## WHAT IS BEING ASKED:
Repeat every line from the line containing "none -> yellow tile M7 level 1" to the end of the data, exactly. Leave the pictures out.
[[ DATA UNDER STUDY, beginning ]]
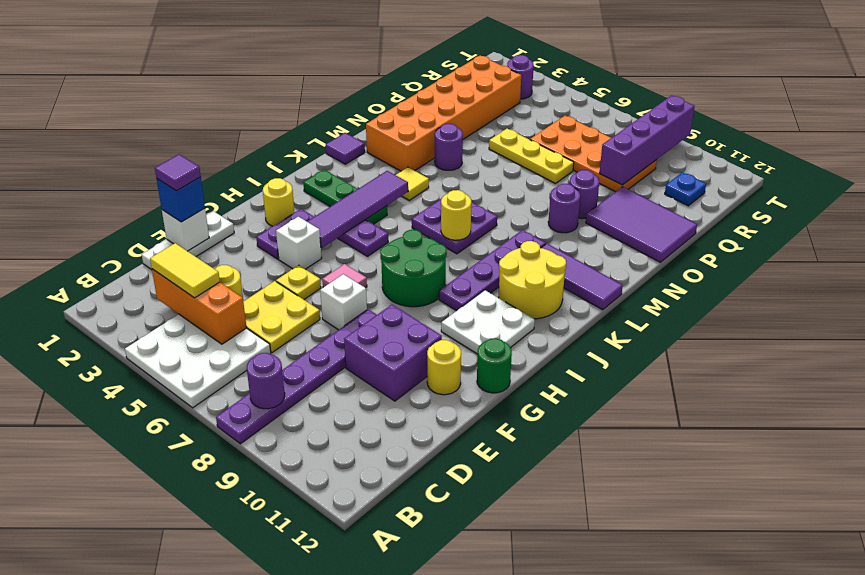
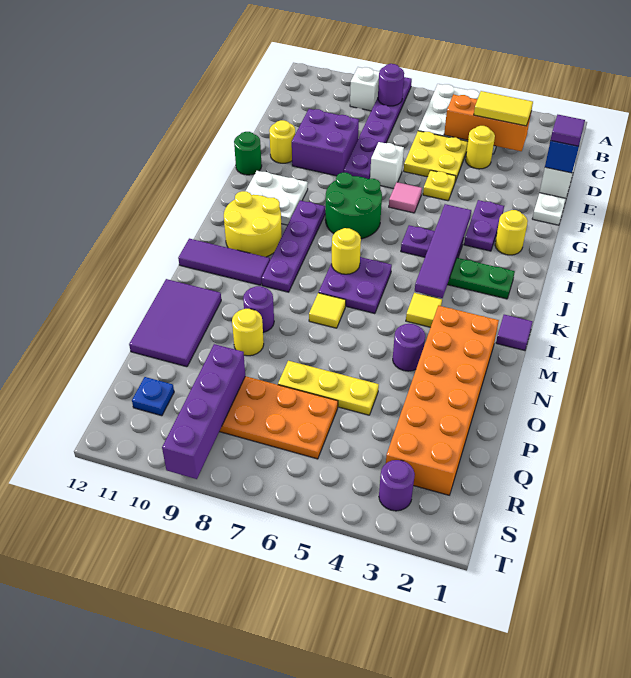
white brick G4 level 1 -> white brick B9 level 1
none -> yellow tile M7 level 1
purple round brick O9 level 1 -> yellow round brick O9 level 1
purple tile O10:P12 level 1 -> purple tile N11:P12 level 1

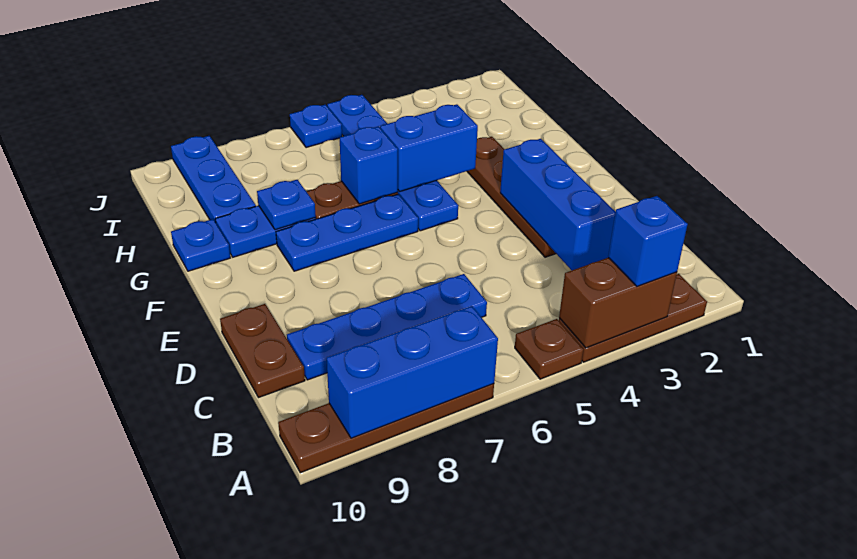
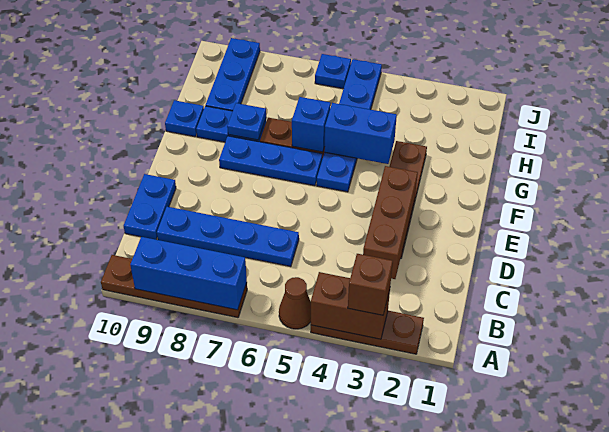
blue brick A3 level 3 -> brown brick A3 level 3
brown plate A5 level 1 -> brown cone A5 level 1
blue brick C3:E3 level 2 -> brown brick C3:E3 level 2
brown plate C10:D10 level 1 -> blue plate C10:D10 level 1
[[ DATA UNDER STUDY, end ]]
## RESPONSE FOR THIS EXERCISE:
none -> yellow tile M7 level 1
purple round brick O9 level 1 -> yellow round brick O9 level 1
purple tile O10:P12 level 1 -> purple tile N11:P12 level 1

blue brick A3 level 3 -> brown brick A3 level 3
brown plate A5 level 1 -> brown cone A5 level 1
blue brick C3:E3 level 2 -> brown brick C3:E3 level 2
brown plate C10:D10 level 1 -> blue plate C10:D10 level 1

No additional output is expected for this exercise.